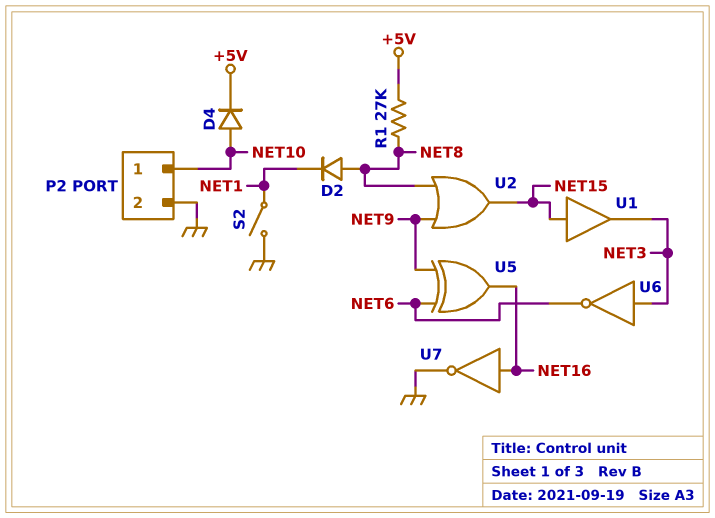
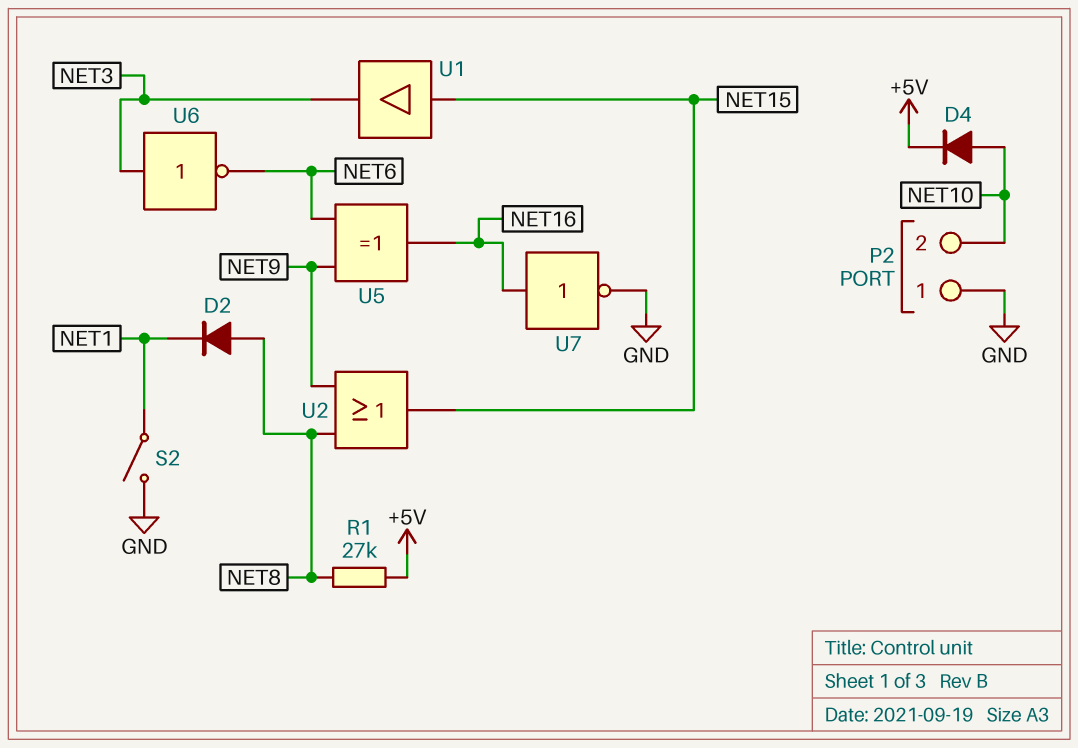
P2 pin 1: NET10 -> GND
P2 pin 2: GND -> NET10

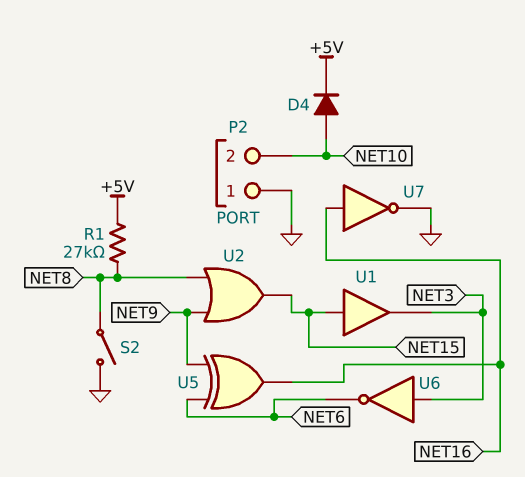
D2: diode (A NET8, K NET1) -> none
S2: switch (GND, NET1) -> switch (GND, NET8)

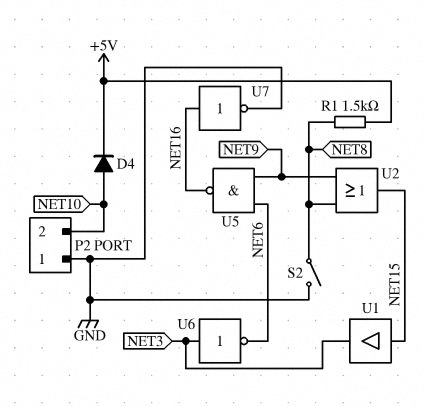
R1: 27k (+5V, NET8) -> 1.5k (+5V, NET8)
U5: XOR (in NET6, in NET9, out NET16) -> NAND (in NET6, in NET9, out NET16)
• • • • •
Task brief
Leaving out all pictures, transcribe the listing exactly.

Response below
P2 pin 1: NET10 -> GND
P2 pin 2: GND -> NET10

D2: diode (A NET8, K NET1) -> none
S2: switch (GND, NET1) -> switch (GND, NET8)

R1: 27k (+5V, NET8) -> 1.5k (+5V, NET8)
U5: XOR (in NET6, in NET9, out NET16) -> NAND (in NET6, in NET9, out NET16)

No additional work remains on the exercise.